(Source records)
=== Section Start ===
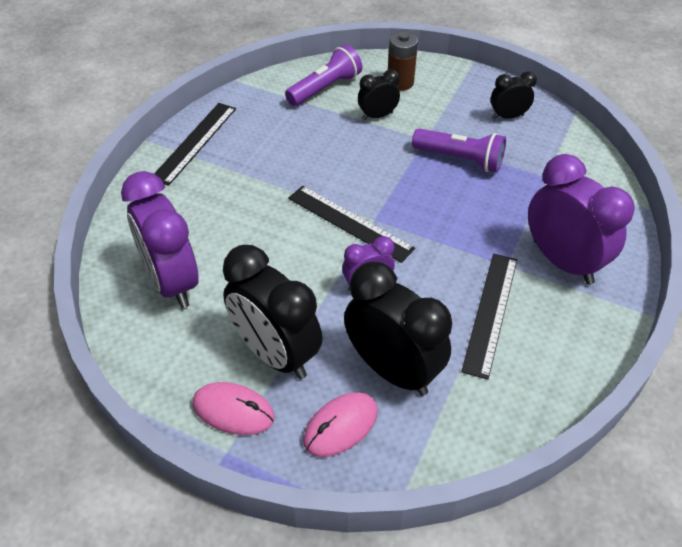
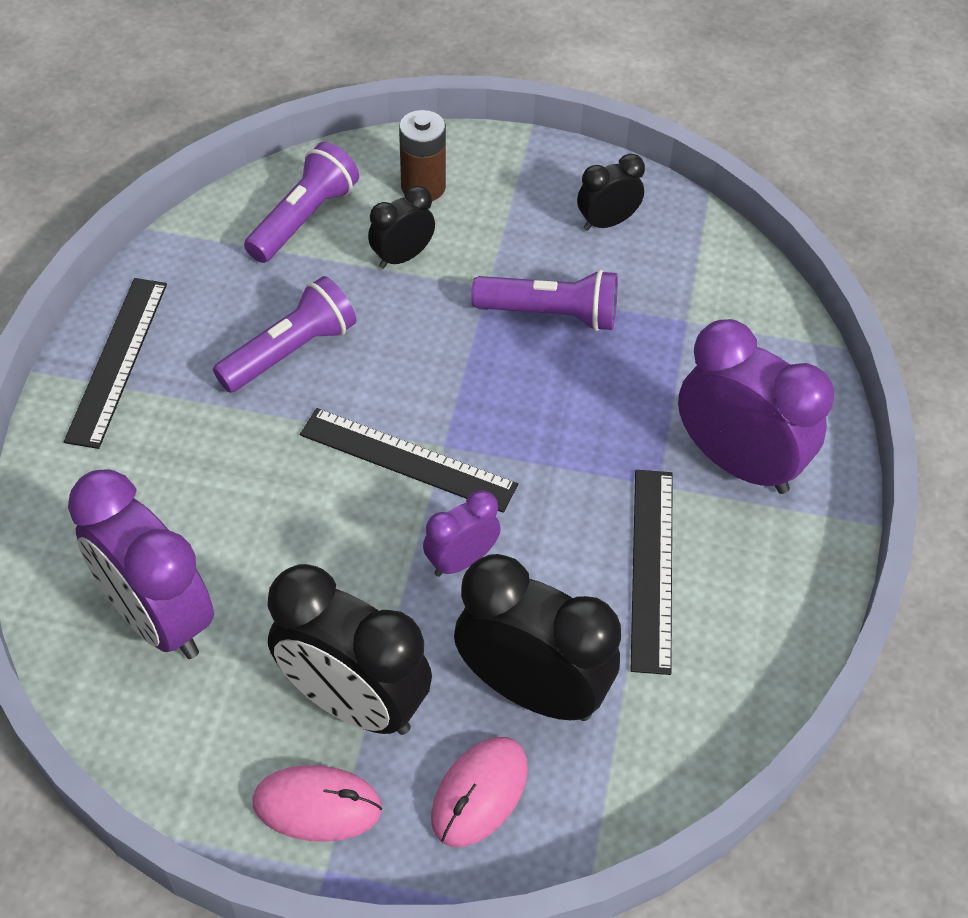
camera: 15 degrees left, 5 degrees up
(296, 153) = (290, 351): none -> purple flashlight

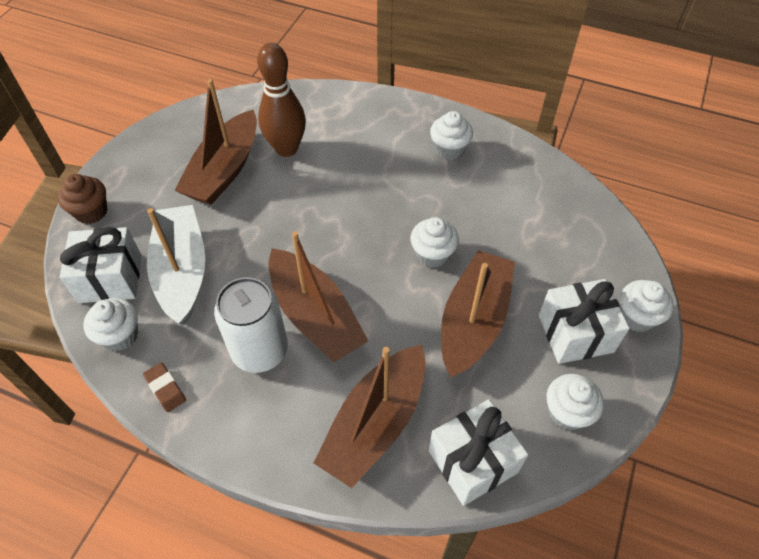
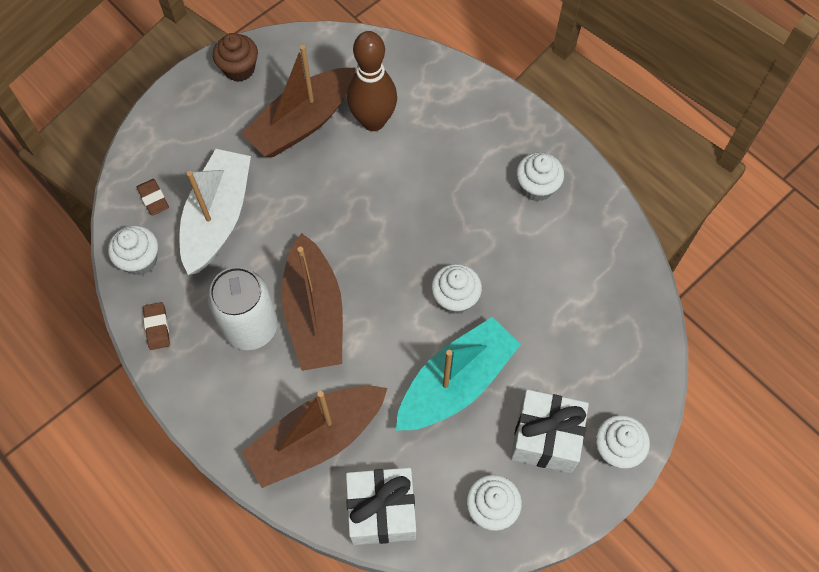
camera: 25 degrees right, 10 degrees up
(91, 212) = (163, 120): brown cupcake -> brown cupcake (239, 69)
(110, 278) = (153, 199): white gift -> brown eraser
(473, 321) = (456, 383): brown boat -> turquoise boat

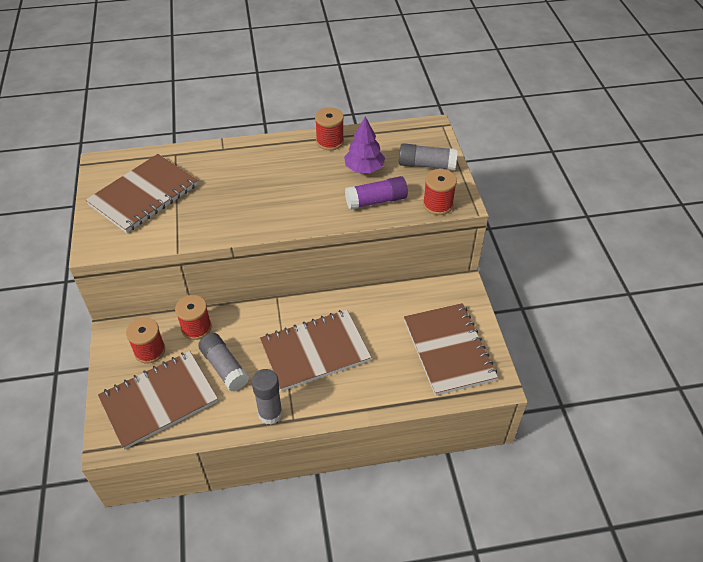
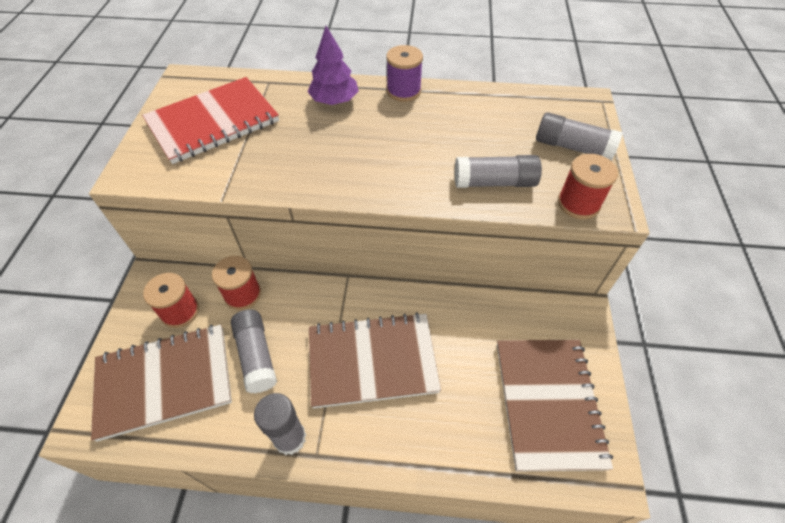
camera: 15 degrees right, 5 degrees up
(144, 195) = (213, 122): brown notebook -> red notebook
(289, 143) = (403, 91): none -> purple spool
(330, 141) = (454, 97): red spool -> none
(364, 168) = (489, 137): purple tree -> purple tree (334, 101)
(376, 201) = (494, 182): purple glue stick -> grey glue stick

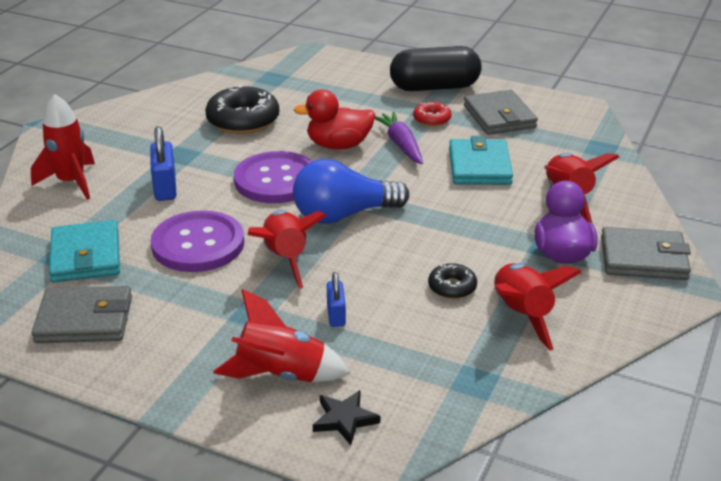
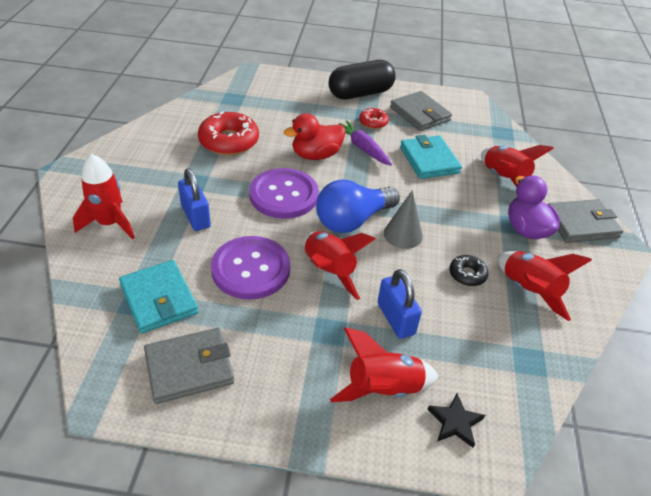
camera: 20 degrees left, 10 degrees up
(243, 120) = (229, 141): black donut -> red donut
(336, 315) = (396, 319): blue padlock -> blue padlock, size x1.57
(396, 237) = (403, 234): none -> grey cone

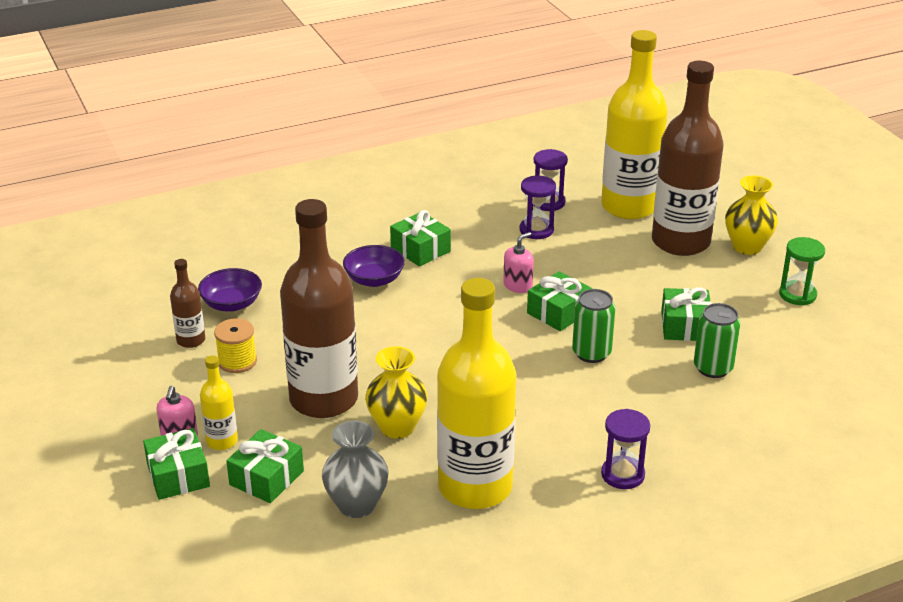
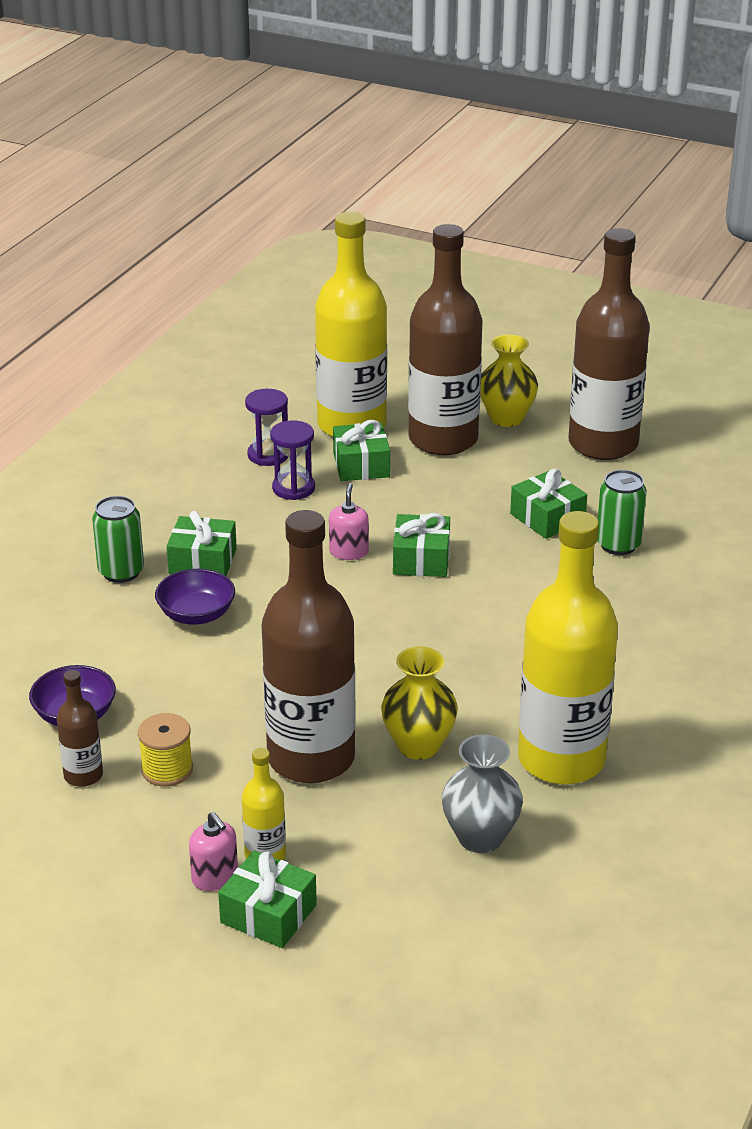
camera: 40 degrees left, 0 degrees up
(267, 478) = (361, 863): green gift -> green gift (361, 465)
(591, 353) = (500, 583): green can -> green can (121, 572)
(622, 474) = (666, 678): purple hourglass -> none
(797, 295) = (603, 444): green hourglass -> brown bottle

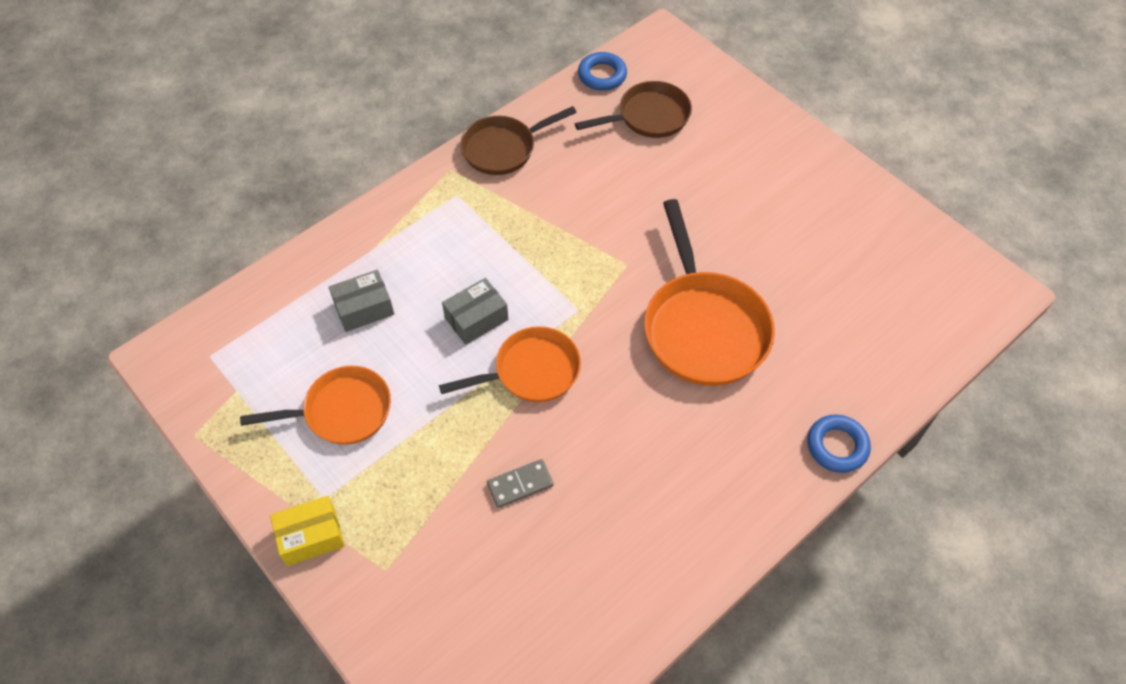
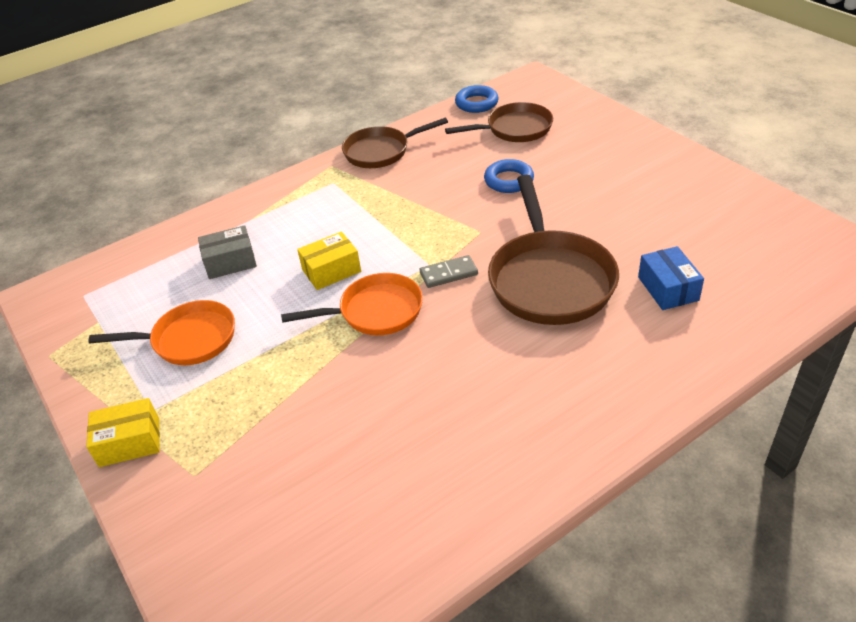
camera: 10 degrees right, 15 degrees down
(476, 319) = (331, 271): grey box -> yellow box
(520, 484) = (346, 404): grey domino -> grey domino (448, 273)
(703, 327) = (549, 279): orange pan -> brown pan
(819, 337) = (668, 288): none -> blue box
(837, 446) = (683, 381): blue ring -> blue ring (509, 180)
=== Section End ===
● PROBLEM REQUIREMENTS
Copy, from the data above, every line where the word "brown" appears.

● ANSWER TO THIS PROBLEM
(91, 212) = (163, 120): brown cupcake -> brown cupcake (239, 69)
(110, 278) = (153, 199): white gift -> brown eraser
(473, 321) = (456, 383): brown boat -> turquoise boat
(144, 195) = (213, 122): brown notebook -> red notebook
(797, 295) = (603, 444): green hourglass -> brown bottle
(703, 327) = (549, 279): orange pan -> brown pan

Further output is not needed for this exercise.